→ **Problem to solve**:
All lines in the material containing the word "none" need to be copied.

→ **Supplied data**:
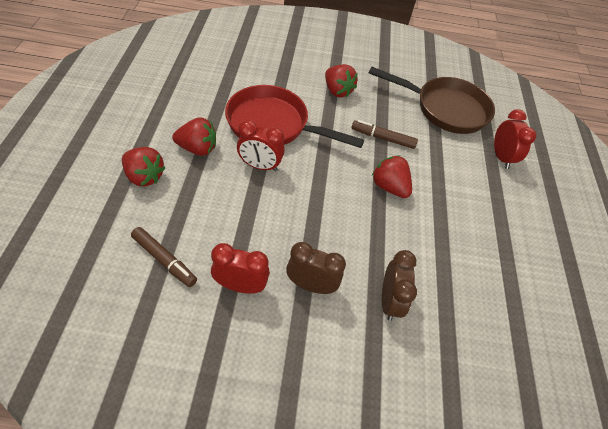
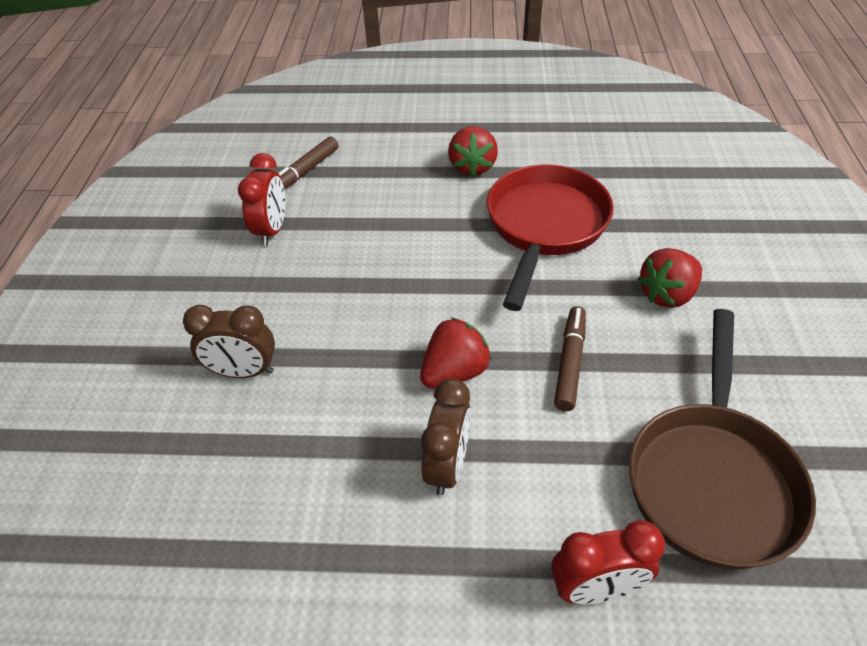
camera: 95 degrees right, 5 degrees down
(144, 176) = (416, 138): red strawberry -> none
(260, 166) = (458, 223): red clock -> none
(311, 285) = (271, 289): brown clock -> brown clock (447, 465)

→ **Task answer**:
(144, 176) = (416, 138): red strawberry -> none
(260, 166) = (458, 223): red clock -> none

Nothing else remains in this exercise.